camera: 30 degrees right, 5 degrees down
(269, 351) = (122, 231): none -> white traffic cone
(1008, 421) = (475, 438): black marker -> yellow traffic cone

+---+

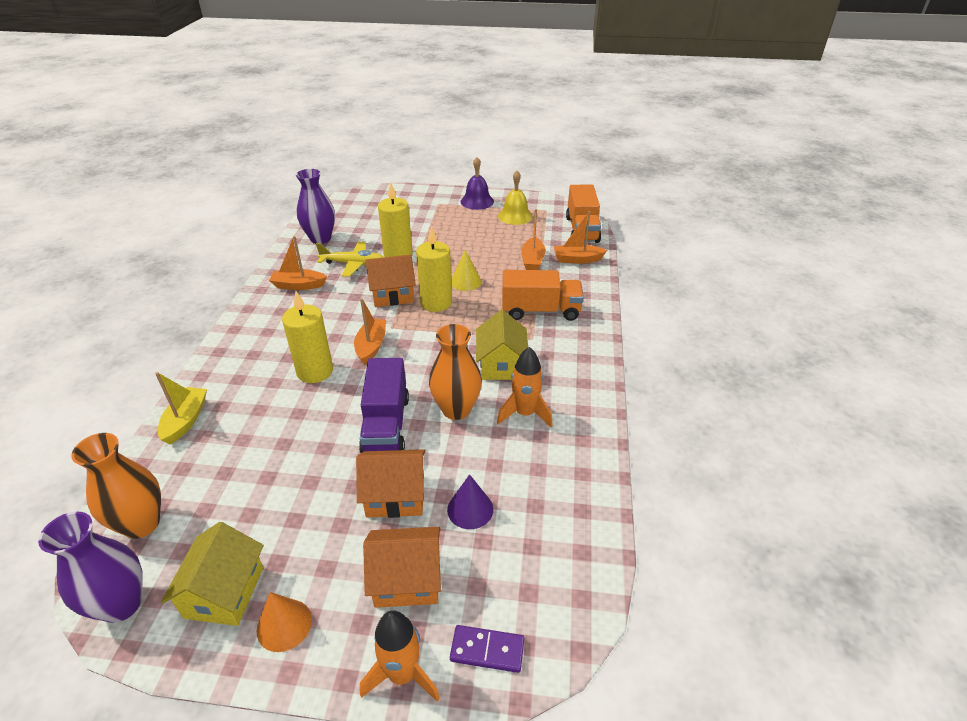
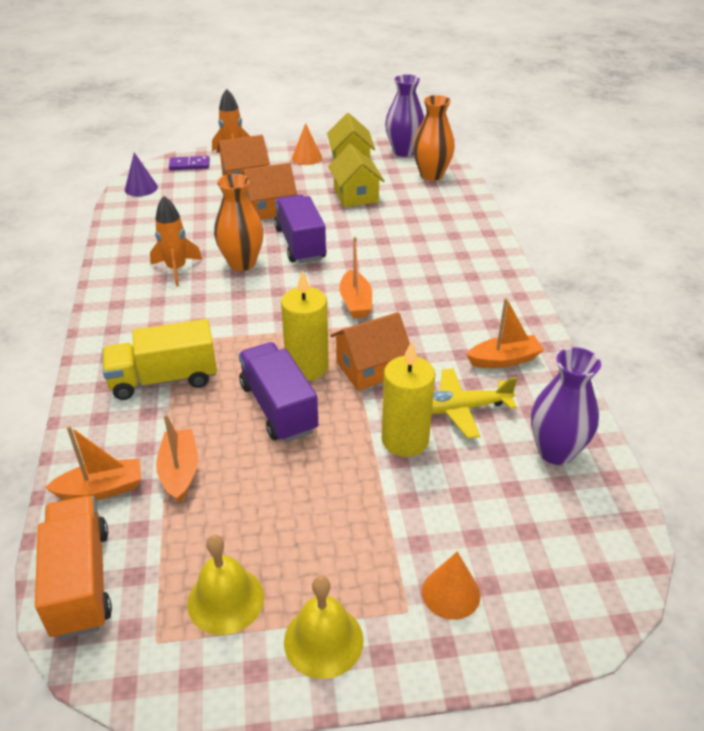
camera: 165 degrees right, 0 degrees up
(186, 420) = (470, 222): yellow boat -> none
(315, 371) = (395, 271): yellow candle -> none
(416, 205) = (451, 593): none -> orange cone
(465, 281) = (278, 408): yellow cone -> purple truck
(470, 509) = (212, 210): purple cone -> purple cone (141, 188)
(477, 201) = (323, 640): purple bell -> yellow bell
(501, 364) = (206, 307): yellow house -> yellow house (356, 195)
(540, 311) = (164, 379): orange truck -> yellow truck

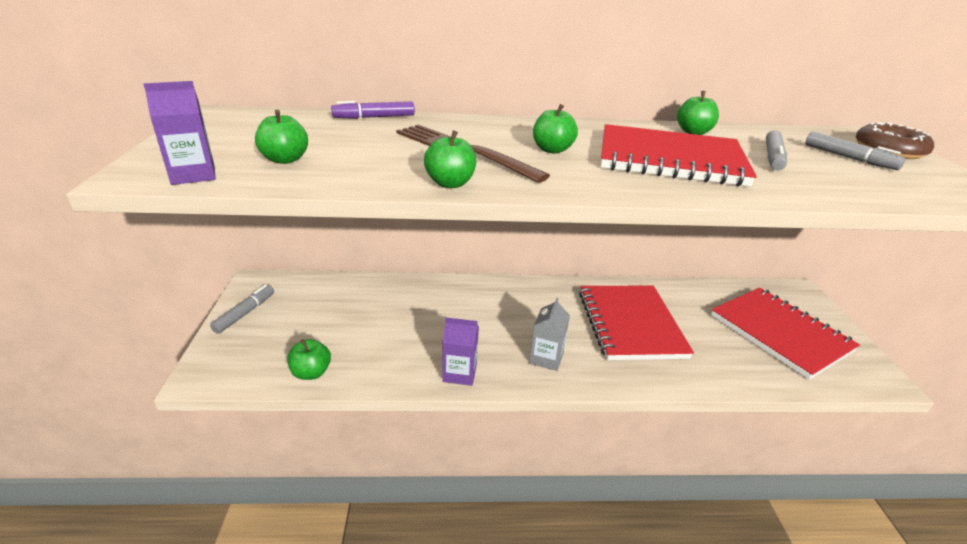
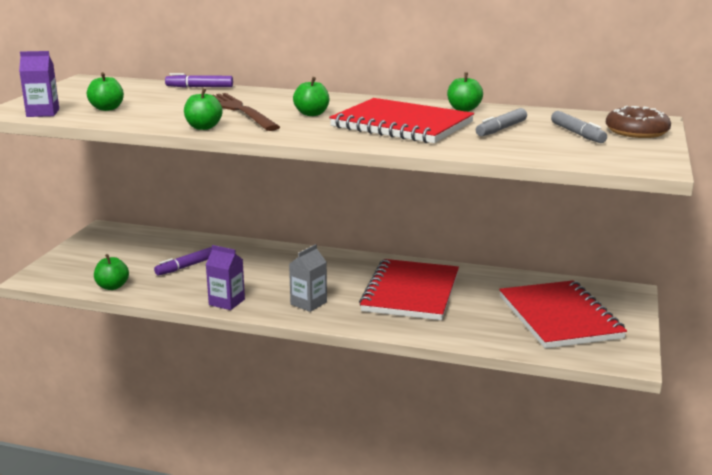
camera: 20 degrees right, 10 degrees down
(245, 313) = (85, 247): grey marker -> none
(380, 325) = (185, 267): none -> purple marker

+---+

*EXERCISE REQUIREMENTS:* Examine the records above and give the number of lines in which the string "orange" appears, with no other words.

*REPLY TO THE EXERCISE:* 2